## Required work:
Would you set down the data that follows, word for word, without any pictures?

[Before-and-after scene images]
........

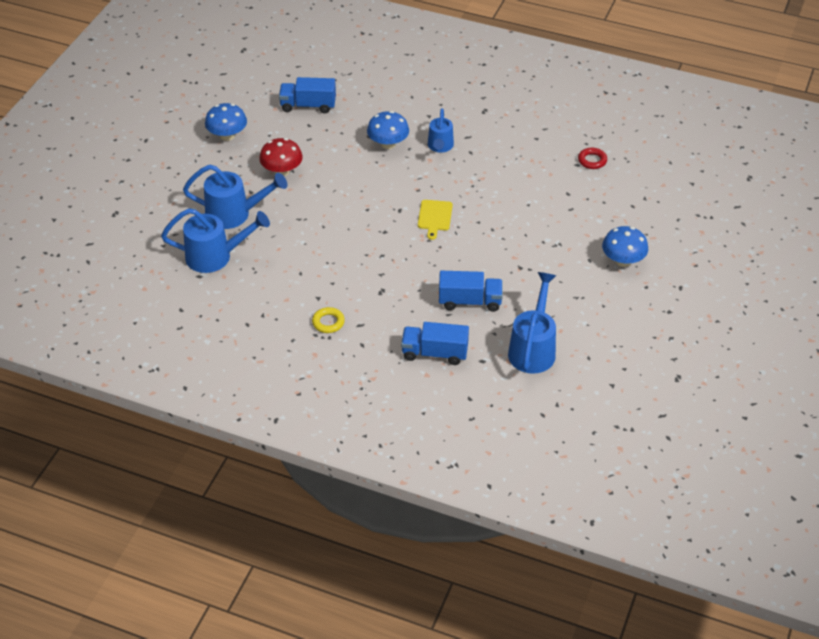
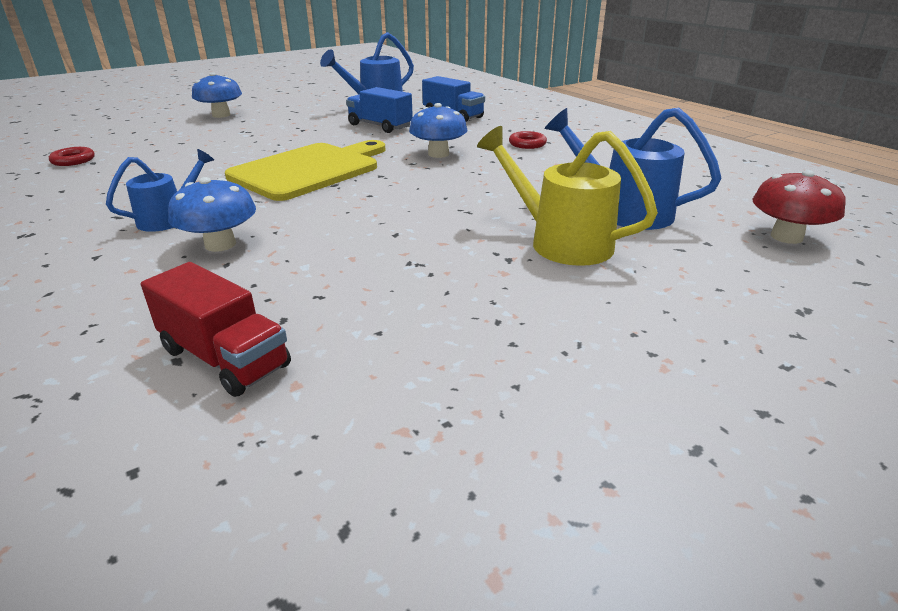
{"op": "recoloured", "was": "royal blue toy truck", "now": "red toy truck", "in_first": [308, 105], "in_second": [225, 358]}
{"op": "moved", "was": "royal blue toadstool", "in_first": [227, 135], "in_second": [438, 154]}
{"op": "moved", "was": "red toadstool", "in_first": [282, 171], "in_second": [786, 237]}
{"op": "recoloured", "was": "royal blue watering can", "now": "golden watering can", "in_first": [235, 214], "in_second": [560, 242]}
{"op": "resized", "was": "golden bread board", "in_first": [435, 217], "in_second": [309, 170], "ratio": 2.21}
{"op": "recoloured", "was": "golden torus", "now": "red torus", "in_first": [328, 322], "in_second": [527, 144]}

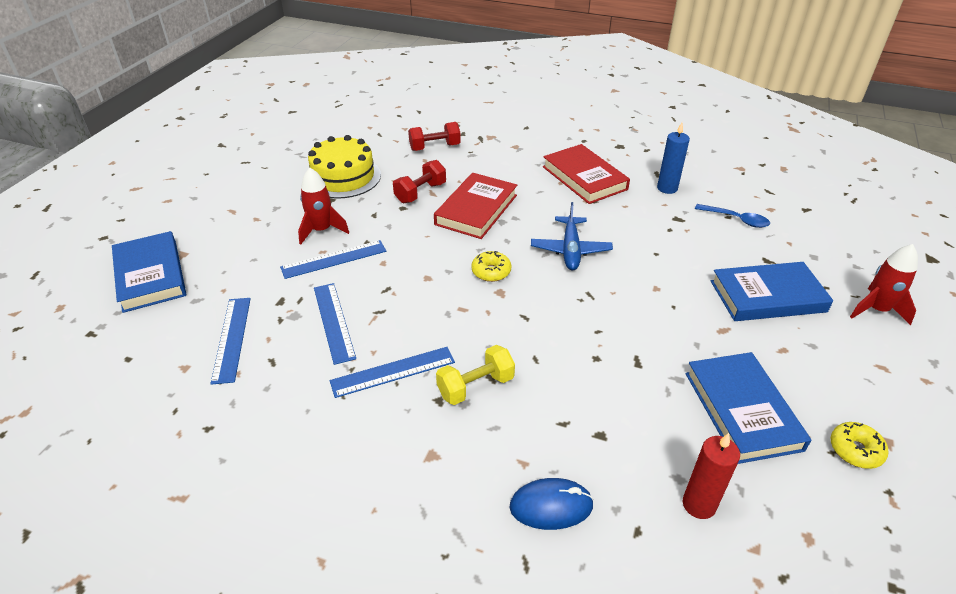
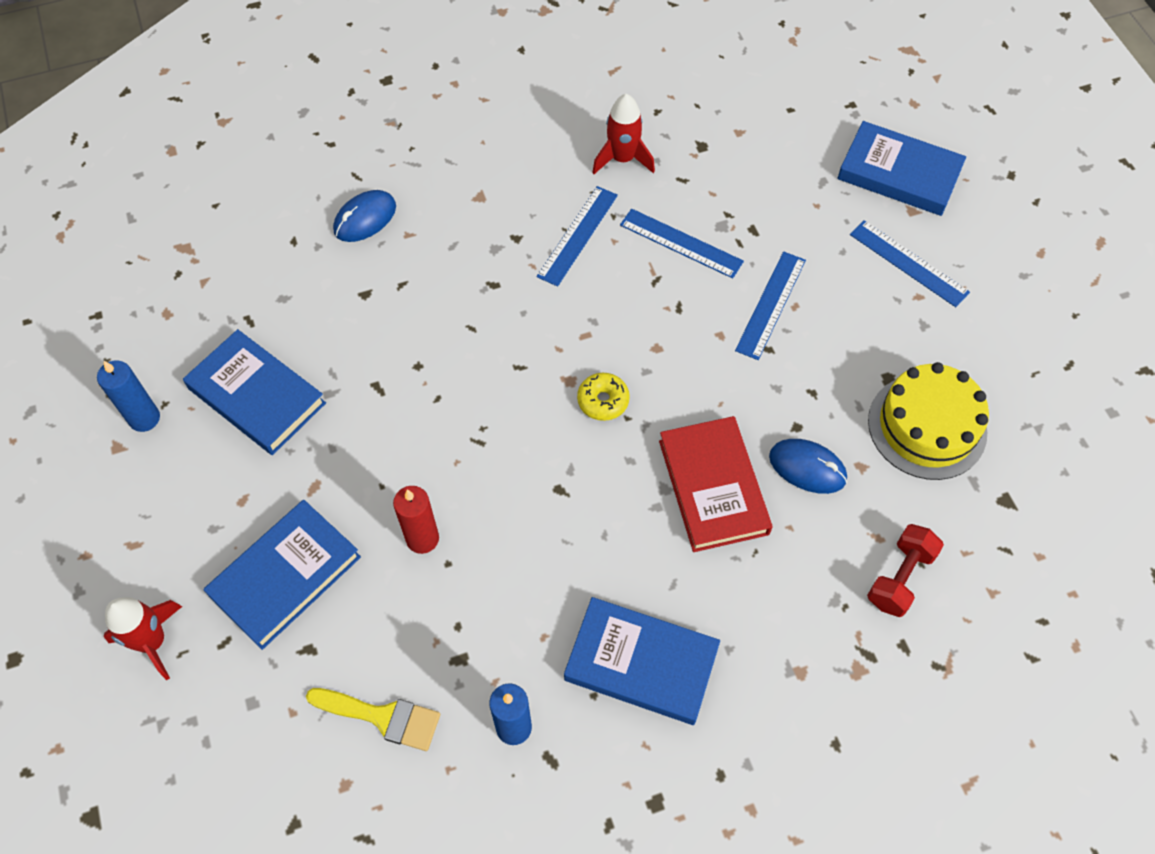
{"op": "recoloured", "was": "red hardcover", "now": "royal blue hardcover", "in_first": [584, 178], "in_second": [641, 663]}
{"op": "replaced", "was": "red hand weight", "now": "royal blue PC mouse", "in_first": [420, 193], "in_second": [807, 468]}
{"op": "moved", "was": "red toy rocket", "in_first": [321, 230], "in_second": [622, 159]}
{"op": "removed", "was": "royal blue toy plane", "in_first": [570, 250]}
{"op": "replaced", "was": "royal blue tablespoon", "now": "golden brush", "in_first": [736, 219], "in_second": [382, 717]}
{"op": "moved", "was": "royal blue straightedge", "in_first": [232, 338], "in_second": [908, 263]}
{"op": "removed", "was": "golden hand weight", "in_first": [475, 386]}
{"op": "replaced", "was": "golden donut", "now": "royal blue wax candle", "in_first": [855, 450], "in_second": [144, 418]}
{"op": "moved", "was": "red wax candle", "in_first": [699, 504], "in_second": [422, 538]}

........

## Exercise output:
{"op": "recoloured", "was": "royal blue toy truck", "now": "red toy truck", "in_first": [308, 105], "in_second": [225, 358]}
{"op": "moved", "was": "royal blue toadstool", "in_first": [227, 135], "in_second": [438, 154]}
{"op": "moved", "was": "red toadstool", "in_first": [282, 171], "in_second": [786, 237]}
{"op": "recoloured", "was": "royal blue watering can", "now": "golden watering can", "in_first": [235, 214], "in_second": [560, 242]}
{"op": "resized", "was": "golden bread board", "in_first": [435, 217], "in_second": [309, 170], "ratio": 2.21}
{"op": "recoloured", "was": "golden torus", "now": "red torus", "in_first": [328, 322], "in_second": [527, 144]}

{"op": "recoloured", "was": "red hardcover", "now": "royal blue hardcover", "in_first": [584, 178], "in_second": [641, 663]}
{"op": "replaced", "was": "red hand weight", "now": "royal blue PC mouse", "in_first": [420, 193], "in_second": [807, 468]}
{"op": "moved", "was": "red toy rocket", "in_first": [321, 230], "in_second": [622, 159]}
{"op": "removed", "was": "royal blue toy plane", "in_first": [570, 250]}
{"op": "replaced", "was": "royal blue tablespoon", "now": "golden brush", "in_first": [736, 219], "in_second": [382, 717]}
{"op": "moved", "was": "royal blue straightedge", "in_first": [232, 338], "in_second": [908, 263]}
{"op": "removed", "was": "golden hand weight", "in_first": [475, 386]}
{"op": "replaced", "was": "golden donut", "now": "royal blue wax candle", "in_first": [855, 450], "in_second": [144, 418]}
{"op": "moved", "was": "red wax candle", "in_first": [699, 504], "in_second": [422, 538]}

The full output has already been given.